Collected data entries:
— START —

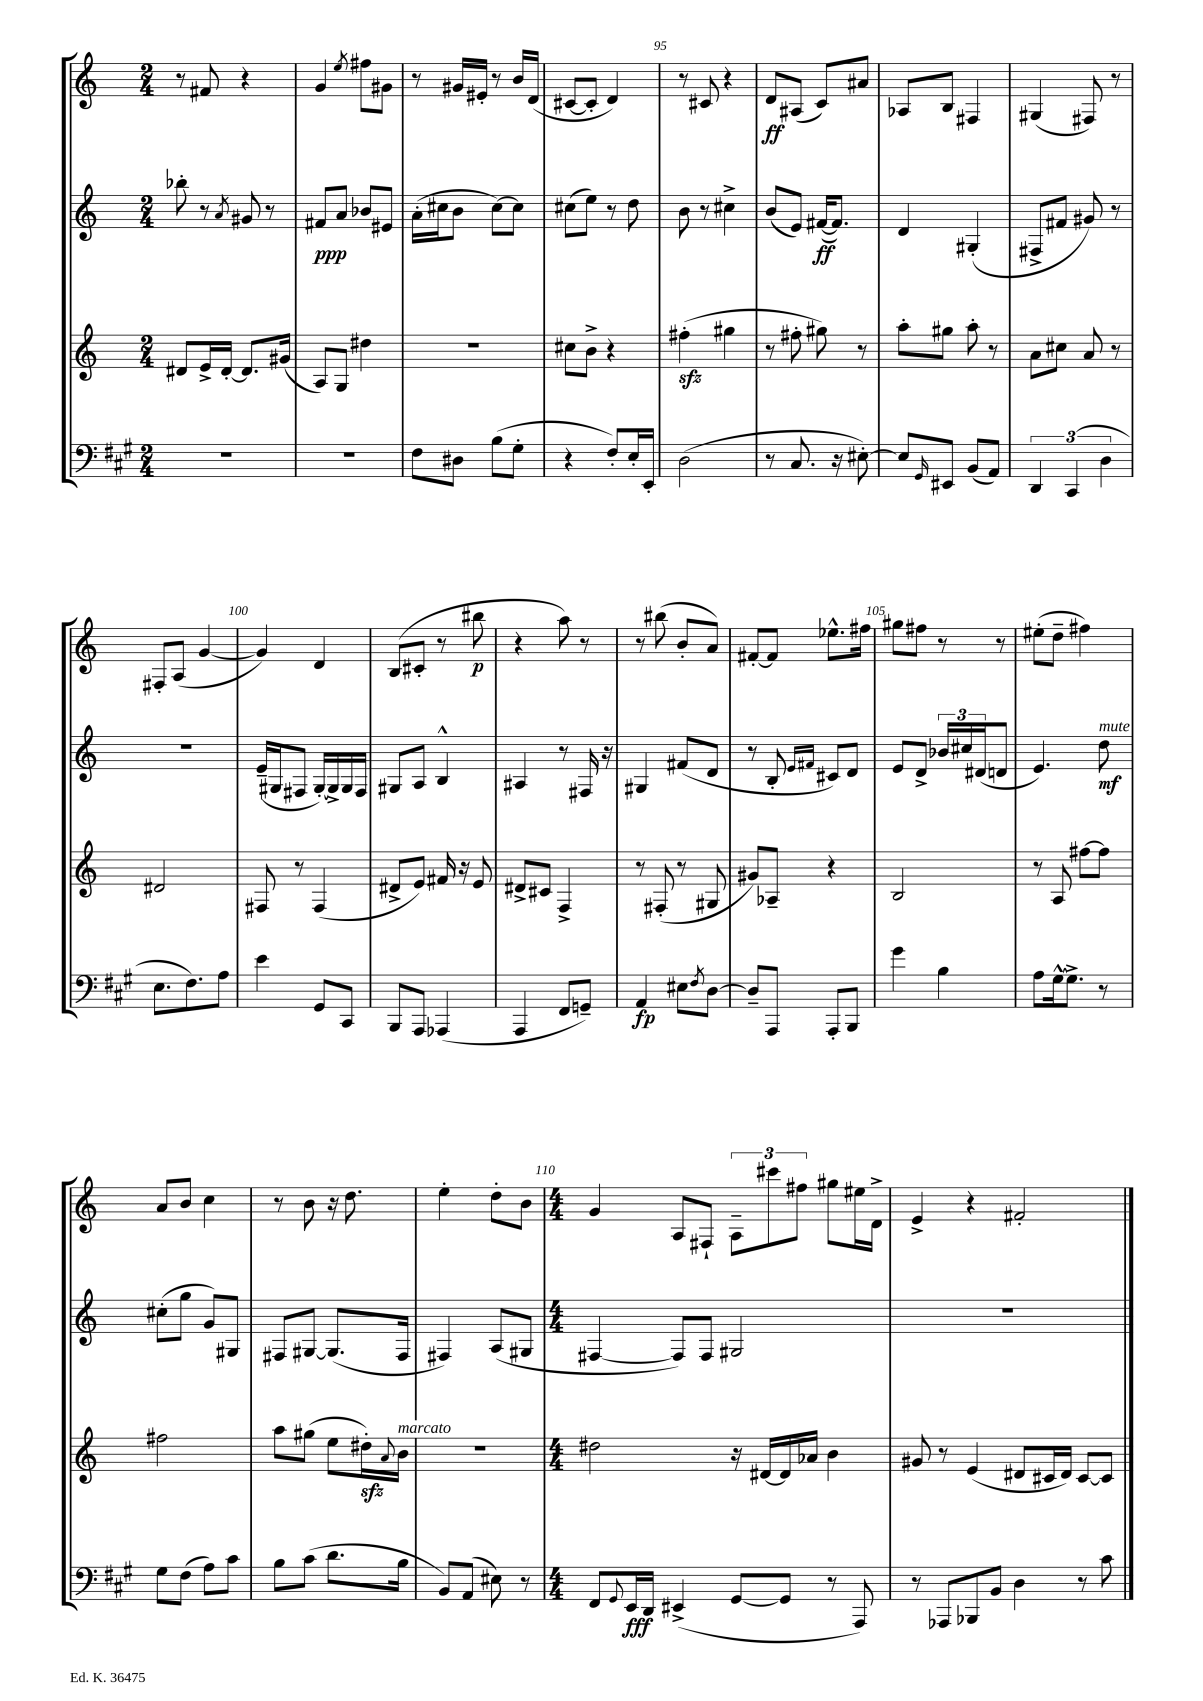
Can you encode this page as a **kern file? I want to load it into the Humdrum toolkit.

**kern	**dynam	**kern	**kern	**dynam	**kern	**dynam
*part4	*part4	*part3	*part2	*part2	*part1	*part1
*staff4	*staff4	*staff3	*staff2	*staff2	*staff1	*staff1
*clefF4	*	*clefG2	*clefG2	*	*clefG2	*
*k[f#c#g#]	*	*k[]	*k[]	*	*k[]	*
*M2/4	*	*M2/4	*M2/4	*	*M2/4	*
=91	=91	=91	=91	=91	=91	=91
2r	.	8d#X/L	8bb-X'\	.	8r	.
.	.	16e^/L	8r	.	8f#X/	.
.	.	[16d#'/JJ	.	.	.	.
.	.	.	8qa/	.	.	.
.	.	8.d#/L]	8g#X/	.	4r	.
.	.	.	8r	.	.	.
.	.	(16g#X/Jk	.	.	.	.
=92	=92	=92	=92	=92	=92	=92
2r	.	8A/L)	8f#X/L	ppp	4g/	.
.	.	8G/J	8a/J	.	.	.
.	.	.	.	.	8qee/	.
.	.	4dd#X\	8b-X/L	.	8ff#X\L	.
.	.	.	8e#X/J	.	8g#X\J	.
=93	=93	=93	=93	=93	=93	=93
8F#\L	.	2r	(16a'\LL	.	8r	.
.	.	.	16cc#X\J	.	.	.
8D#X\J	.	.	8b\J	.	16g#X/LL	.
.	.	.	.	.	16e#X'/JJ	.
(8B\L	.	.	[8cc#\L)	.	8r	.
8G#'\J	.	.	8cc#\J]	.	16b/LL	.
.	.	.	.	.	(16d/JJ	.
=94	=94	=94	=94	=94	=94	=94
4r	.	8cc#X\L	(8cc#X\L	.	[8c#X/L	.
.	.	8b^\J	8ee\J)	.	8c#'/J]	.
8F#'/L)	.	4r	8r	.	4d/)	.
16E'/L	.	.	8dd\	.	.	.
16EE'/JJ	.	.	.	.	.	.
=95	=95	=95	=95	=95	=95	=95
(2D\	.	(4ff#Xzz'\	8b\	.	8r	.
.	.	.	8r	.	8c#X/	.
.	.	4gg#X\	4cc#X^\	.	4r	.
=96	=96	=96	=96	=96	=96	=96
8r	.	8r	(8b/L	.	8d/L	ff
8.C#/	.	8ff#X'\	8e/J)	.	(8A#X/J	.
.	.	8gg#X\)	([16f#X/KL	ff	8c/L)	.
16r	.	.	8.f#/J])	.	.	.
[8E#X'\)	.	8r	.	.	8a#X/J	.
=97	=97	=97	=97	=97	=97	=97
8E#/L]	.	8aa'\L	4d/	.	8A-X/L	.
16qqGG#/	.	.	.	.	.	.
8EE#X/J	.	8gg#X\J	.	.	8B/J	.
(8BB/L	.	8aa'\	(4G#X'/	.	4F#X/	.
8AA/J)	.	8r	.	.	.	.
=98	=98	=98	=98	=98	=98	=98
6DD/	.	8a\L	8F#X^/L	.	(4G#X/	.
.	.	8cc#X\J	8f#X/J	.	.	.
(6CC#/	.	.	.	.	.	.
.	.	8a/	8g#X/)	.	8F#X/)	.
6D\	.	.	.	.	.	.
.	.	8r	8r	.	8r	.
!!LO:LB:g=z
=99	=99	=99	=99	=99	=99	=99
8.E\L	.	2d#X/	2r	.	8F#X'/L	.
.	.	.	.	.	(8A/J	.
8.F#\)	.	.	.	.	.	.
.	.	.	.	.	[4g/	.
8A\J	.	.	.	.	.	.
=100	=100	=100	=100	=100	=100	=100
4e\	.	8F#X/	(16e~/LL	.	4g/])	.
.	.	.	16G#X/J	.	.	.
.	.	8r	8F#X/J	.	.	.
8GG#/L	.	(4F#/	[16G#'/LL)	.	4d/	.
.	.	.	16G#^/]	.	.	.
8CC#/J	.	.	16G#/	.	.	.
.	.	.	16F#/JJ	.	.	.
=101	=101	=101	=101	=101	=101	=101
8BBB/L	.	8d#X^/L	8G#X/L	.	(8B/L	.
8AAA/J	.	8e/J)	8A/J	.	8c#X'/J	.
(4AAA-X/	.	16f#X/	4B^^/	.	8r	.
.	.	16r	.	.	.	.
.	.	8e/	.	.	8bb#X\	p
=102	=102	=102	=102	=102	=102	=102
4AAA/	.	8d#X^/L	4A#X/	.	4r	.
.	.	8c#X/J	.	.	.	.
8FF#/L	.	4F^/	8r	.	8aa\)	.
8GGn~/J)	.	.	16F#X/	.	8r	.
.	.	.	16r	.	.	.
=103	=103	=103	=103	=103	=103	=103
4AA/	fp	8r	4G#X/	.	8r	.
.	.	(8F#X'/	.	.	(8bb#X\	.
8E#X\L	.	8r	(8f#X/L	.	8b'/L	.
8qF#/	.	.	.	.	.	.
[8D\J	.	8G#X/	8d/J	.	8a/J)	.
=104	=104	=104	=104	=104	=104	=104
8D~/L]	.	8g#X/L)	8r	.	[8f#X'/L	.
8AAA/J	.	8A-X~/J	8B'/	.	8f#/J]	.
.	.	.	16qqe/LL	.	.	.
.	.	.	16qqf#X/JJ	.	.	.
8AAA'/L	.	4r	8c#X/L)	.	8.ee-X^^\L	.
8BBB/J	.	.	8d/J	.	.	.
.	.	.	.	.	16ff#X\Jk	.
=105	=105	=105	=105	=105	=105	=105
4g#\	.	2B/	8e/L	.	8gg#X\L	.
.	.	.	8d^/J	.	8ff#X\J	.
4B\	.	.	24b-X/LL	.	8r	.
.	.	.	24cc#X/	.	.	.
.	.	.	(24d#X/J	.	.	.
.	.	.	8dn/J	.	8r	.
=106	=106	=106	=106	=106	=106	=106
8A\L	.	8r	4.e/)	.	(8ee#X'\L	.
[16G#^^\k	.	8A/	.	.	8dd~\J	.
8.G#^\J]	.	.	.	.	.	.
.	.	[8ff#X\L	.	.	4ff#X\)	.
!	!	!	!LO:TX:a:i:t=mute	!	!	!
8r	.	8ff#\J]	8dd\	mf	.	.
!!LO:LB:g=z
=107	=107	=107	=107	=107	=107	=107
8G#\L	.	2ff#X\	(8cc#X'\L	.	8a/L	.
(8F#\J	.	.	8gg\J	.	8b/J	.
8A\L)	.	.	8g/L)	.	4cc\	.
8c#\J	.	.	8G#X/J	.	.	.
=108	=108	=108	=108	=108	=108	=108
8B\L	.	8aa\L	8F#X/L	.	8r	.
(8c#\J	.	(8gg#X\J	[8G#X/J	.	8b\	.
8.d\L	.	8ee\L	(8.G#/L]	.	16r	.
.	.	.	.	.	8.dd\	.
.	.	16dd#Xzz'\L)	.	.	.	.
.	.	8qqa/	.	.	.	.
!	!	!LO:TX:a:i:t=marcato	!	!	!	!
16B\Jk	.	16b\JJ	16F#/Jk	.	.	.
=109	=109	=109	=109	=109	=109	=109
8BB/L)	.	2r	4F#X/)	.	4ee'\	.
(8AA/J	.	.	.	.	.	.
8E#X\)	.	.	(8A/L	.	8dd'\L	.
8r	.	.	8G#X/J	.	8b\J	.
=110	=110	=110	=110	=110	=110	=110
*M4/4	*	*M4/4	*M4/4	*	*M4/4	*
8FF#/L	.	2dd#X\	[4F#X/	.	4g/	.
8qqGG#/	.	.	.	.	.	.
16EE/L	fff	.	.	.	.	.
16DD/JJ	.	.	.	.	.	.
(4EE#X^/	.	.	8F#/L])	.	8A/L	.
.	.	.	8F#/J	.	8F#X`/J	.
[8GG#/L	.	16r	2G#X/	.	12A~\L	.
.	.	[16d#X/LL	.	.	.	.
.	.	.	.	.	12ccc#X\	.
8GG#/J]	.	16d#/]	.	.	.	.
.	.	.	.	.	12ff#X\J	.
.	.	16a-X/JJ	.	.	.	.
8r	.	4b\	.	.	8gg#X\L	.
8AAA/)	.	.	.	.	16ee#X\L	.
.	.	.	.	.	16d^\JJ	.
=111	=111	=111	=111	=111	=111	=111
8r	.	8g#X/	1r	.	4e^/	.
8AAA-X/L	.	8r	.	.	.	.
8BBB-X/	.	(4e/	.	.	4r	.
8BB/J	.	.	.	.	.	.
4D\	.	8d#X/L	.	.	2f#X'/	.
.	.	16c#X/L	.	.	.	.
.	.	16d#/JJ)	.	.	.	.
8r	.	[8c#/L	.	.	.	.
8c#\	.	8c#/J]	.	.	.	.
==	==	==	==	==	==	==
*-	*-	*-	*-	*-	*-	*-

— END —

■ SHORT EXERCISE:
Gather every line of the data above that contains the string "kern".

■ OUTPUT:
Can you encode this page as a **kern file? I want to load it into the Humdrum toolkit.
**kern	**dynam	**kern	**kern	**dynam	**kern	**dynam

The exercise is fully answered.